● **WHAT YOU WILL DO**: Give back exactly the lines of the data below, starting with the line that has "AUDIO pin RX: A0 -> A8" and going on through the line that has "KEYS pin K2: A15 -> B4".

INPUT START

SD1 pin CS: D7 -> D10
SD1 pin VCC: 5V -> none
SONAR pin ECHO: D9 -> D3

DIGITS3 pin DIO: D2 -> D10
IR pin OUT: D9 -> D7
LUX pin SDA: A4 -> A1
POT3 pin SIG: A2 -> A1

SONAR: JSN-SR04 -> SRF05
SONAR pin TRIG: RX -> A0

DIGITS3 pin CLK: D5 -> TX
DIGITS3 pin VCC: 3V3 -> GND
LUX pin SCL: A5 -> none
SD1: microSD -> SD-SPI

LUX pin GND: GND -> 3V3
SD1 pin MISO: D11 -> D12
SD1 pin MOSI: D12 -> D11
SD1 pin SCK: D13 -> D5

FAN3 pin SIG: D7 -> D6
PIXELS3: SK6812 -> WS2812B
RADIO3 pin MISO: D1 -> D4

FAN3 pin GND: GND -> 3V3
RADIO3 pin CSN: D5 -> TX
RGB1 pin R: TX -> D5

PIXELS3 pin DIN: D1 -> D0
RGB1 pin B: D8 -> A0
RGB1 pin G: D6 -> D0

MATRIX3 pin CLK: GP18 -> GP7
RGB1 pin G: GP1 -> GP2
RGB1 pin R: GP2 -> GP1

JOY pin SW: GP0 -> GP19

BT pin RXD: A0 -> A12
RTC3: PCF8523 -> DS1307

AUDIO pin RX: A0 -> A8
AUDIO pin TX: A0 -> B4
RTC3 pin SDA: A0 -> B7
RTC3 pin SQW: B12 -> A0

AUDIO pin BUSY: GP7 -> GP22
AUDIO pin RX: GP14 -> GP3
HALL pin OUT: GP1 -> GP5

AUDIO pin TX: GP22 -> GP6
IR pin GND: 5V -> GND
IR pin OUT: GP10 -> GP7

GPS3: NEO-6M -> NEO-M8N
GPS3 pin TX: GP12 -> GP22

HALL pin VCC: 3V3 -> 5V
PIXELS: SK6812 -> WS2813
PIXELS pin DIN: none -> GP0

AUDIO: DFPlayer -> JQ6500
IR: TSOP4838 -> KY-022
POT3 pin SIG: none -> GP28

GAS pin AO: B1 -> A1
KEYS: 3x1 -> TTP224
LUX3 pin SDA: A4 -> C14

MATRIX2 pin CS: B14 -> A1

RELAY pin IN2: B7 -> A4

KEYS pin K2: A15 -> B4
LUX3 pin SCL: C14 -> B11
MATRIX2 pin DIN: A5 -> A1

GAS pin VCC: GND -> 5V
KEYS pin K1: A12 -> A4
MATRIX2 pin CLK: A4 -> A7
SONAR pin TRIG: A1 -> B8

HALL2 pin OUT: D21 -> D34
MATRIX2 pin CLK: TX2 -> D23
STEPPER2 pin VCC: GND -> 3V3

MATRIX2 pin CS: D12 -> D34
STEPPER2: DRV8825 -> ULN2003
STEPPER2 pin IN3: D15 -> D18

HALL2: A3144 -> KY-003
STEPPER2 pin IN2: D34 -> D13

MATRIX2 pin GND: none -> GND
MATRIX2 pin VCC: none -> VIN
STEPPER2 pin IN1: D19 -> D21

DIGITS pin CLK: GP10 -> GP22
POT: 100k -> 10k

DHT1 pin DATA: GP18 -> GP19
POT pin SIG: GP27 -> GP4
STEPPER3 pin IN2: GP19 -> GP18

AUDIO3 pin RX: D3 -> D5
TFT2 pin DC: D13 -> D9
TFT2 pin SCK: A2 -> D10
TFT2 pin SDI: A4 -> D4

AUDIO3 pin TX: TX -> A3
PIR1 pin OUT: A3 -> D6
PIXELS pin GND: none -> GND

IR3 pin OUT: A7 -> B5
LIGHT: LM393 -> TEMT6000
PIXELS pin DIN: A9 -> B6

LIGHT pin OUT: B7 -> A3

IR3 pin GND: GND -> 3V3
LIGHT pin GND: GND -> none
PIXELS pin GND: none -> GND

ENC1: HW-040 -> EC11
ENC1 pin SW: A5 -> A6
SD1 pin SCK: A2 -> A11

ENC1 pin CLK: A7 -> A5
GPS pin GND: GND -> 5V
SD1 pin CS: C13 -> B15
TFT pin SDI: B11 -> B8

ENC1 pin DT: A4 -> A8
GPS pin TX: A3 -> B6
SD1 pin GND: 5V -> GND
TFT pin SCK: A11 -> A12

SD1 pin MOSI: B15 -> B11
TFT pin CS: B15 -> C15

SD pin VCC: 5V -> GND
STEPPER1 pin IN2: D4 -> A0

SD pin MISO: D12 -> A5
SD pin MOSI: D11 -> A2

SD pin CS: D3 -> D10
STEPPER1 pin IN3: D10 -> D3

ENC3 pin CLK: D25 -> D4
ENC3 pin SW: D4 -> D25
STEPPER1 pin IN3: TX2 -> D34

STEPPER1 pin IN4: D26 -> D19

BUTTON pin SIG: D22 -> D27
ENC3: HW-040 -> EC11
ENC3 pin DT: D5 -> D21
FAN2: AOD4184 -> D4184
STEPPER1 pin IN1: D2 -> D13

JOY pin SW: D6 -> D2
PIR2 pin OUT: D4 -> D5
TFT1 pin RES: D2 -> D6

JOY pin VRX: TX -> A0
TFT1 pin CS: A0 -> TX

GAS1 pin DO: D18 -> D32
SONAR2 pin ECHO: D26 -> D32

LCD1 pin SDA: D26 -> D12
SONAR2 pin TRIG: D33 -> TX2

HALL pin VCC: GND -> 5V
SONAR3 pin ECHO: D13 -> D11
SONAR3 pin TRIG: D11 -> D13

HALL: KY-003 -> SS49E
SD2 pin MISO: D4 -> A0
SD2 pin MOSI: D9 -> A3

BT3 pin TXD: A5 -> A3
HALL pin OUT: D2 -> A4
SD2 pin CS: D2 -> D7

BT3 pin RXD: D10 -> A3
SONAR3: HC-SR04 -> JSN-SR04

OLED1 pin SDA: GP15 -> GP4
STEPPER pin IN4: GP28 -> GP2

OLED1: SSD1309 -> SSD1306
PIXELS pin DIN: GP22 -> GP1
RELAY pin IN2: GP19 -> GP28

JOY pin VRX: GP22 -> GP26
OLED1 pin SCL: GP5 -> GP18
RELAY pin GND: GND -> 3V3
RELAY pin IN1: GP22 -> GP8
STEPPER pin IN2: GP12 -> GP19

INPUT END

● **EXERCISE RESPONSE**:
AUDIO pin RX: A0 -> A8
AUDIO pin TX: A0 -> B4
RTC3 pin SDA: A0 -> B7
RTC3 pin SQW: B12 -> A0

AUDIO pin BUSY: GP7 -> GP22
AUDIO pin RX: GP14 -> GP3
HALL pin OUT: GP1 -> GP5

AUDIO pin TX: GP22 -> GP6
IR pin GND: 5V -> GND
IR pin OUT: GP10 -> GP7

GPS3: NEO-6M -> NEO-M8N
GPS3 pin TX: GP12 -> GP22

HALL pin VCC: 3V3 -> 5V
PIXELS: SK6812 -> WS2813
PIXELS pin DIN: none -> GP0

AUDIO: DFPlayer -> JQ6500
IR: TSOP4838 -> KY-022
POT3 pin SIG: none -> GP28

GAS pin AO: B1 -> A1
KEYS: 3x1 -> TTP224
LUX3 pin SDA: A4 -> C14

MATRIX2 pin CS: B14 -> A1

RELAY pin IN2: B7 -> A4

KEYS pin K2: A15 -> B4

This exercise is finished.